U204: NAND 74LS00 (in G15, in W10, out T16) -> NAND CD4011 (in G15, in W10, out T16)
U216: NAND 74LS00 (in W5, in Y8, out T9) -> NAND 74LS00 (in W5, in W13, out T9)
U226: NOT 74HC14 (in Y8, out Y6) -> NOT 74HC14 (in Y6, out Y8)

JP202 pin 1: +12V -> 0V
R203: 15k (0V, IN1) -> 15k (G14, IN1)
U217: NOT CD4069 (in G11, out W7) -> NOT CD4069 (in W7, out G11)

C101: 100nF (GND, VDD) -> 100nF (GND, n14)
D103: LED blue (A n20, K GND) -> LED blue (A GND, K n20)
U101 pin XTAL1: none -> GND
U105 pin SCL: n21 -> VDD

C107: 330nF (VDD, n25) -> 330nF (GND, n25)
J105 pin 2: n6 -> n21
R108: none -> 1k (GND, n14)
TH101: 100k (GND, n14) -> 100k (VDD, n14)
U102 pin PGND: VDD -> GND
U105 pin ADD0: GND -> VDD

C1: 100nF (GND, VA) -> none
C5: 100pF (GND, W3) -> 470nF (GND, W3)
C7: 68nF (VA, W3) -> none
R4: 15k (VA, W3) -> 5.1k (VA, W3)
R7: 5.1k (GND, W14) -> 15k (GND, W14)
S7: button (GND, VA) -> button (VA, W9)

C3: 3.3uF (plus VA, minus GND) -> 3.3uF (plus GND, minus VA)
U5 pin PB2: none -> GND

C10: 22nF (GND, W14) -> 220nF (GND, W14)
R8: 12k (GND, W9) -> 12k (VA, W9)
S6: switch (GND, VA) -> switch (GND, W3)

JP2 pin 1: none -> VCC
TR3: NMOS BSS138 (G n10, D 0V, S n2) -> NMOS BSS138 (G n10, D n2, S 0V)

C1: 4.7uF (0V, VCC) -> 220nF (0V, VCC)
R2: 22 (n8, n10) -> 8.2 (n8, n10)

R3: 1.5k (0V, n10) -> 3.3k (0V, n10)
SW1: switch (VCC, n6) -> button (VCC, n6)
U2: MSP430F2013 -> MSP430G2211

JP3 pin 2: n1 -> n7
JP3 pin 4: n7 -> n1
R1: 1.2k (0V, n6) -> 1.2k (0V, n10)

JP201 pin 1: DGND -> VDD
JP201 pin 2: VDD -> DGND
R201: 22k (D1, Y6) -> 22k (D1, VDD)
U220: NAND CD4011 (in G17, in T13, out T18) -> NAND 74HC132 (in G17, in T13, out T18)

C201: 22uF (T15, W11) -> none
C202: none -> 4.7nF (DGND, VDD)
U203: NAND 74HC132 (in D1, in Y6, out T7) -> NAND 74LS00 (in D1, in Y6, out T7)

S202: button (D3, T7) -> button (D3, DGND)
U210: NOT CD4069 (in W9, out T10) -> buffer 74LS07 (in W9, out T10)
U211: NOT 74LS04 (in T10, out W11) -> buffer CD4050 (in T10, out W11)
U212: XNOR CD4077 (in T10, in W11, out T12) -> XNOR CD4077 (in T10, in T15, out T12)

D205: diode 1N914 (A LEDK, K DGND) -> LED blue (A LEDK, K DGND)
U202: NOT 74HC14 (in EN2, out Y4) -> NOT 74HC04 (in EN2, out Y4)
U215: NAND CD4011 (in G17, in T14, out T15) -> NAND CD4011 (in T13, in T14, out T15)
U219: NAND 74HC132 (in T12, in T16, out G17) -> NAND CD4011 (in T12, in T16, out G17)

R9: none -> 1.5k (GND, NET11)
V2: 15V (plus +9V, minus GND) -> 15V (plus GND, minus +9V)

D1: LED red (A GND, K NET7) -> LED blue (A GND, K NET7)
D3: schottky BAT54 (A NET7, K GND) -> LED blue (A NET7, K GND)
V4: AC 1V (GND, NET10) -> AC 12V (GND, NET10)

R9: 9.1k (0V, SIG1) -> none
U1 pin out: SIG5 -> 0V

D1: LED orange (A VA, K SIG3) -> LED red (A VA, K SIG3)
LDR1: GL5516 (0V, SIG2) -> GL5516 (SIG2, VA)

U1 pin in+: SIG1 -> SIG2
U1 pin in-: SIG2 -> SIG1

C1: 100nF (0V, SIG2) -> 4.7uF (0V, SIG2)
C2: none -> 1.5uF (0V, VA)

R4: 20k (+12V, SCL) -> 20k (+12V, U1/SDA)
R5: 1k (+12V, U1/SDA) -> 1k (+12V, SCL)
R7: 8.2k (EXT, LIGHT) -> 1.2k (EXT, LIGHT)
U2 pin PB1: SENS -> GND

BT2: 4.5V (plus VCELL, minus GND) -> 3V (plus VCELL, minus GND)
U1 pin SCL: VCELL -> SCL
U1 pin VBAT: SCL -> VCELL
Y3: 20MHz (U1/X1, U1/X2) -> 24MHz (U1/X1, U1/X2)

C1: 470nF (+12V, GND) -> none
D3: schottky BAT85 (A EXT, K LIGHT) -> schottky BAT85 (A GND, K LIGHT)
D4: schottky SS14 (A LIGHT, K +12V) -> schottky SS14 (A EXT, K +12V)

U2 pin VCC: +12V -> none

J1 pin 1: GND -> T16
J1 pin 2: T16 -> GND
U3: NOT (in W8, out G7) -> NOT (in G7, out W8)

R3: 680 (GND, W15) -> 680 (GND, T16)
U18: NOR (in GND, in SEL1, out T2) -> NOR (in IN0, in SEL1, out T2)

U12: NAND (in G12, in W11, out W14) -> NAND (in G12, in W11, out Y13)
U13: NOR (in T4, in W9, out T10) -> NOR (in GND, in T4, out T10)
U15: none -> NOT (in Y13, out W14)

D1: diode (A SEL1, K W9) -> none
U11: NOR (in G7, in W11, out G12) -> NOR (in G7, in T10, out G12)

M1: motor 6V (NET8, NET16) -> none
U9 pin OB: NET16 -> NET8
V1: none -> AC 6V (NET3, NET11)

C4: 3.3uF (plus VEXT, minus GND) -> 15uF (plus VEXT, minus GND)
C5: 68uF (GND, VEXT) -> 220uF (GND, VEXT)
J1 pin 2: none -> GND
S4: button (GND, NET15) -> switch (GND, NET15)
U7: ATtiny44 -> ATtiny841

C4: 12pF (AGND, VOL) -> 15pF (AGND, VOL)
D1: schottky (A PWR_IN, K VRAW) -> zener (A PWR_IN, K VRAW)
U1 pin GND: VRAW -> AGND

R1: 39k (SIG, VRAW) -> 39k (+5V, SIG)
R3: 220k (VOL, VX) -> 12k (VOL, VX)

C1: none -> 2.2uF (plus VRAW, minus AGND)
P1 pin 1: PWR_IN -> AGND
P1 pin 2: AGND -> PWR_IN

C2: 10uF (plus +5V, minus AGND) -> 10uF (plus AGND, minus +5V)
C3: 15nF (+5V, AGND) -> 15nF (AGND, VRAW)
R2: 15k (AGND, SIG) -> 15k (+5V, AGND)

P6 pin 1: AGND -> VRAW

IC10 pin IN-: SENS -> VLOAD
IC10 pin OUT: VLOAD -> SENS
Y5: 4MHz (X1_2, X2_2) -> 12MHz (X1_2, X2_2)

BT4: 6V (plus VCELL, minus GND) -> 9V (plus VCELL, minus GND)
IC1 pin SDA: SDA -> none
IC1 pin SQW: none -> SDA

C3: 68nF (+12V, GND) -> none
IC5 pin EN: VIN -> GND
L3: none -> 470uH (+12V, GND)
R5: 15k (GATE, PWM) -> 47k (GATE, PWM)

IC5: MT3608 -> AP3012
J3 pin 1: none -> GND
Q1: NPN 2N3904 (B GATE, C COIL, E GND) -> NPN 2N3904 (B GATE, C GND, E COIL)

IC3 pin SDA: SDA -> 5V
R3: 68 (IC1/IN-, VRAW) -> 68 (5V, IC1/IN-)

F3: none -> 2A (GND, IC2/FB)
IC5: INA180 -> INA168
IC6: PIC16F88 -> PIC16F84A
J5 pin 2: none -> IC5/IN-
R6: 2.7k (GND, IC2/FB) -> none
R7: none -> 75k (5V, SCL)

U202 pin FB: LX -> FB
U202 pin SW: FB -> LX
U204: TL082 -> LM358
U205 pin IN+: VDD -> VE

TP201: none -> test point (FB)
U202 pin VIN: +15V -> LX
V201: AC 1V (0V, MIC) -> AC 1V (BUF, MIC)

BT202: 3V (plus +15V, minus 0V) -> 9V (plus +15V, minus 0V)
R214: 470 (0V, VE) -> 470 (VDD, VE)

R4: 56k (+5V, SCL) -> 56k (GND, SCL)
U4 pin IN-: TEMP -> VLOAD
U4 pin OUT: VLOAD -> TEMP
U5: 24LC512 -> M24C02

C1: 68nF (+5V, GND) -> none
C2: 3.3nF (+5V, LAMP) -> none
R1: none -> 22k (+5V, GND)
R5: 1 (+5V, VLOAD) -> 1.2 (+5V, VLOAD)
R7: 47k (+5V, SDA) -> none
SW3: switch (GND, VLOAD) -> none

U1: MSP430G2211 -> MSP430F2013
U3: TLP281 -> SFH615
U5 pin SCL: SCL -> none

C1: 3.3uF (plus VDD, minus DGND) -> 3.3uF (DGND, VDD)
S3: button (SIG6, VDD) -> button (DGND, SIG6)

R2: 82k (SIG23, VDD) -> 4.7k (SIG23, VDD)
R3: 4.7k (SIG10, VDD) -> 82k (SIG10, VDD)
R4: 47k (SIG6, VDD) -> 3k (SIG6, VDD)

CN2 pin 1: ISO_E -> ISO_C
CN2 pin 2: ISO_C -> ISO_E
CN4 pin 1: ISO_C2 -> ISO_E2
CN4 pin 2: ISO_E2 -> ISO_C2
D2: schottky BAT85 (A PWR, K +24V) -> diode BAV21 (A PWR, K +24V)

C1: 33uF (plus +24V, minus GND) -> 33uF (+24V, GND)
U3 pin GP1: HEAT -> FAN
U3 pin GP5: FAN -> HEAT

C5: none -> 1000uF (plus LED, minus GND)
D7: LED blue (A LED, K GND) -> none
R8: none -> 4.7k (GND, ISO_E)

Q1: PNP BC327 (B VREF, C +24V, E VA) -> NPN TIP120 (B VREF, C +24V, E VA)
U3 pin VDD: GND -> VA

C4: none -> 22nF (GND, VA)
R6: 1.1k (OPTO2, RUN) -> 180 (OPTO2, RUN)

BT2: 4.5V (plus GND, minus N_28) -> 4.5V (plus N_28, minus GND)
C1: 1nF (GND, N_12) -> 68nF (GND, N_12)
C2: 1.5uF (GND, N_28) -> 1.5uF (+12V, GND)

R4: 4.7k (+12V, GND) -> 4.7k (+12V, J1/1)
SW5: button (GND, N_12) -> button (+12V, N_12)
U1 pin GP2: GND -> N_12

------------

### Problem
Print again the lines of the entries above that fall between the line holding "R6: 2.7k (GND, IC2/FB) -> none" and the line holding "R1: none -> 22k (+5V, GND)", inclusive, exactly as they stand.

### Response to this task
R6: 2.7k (GND, IC2/FB) -> none
R7: none -> 75k (5V, SCL)

U202 pin FB: LX -> FB
U202 pin SW: FB -> LX
U204: TL082 -> LM358
U205 pin IN+: VDD -> VE

TP201: none -> test point (FB)
U202 pin VIN: +15V -> LX
V201: AC 1V (0V, MIC) -> AC 1V (BUF, MIC)

BT202: 3V (plus +15V, minus 0V) -> 9V (plus +15V, minus 0V)
R214: 470 (0V, VE) -> 470 (VDD, VE)

R4: 56k (+5V, SCL) -> 56k (GND, SCL)
U4 pin IN-: TEMP -> VLOAD
U4 pin OUT: VLOAD -> TEMP
U5: 24LC512 -> M24C02

C1: 68nF (+5V, GND) -> none
C2: 3.3nF (+5V, LAMP) -> none
R1: none -> 22k (+5V, GND)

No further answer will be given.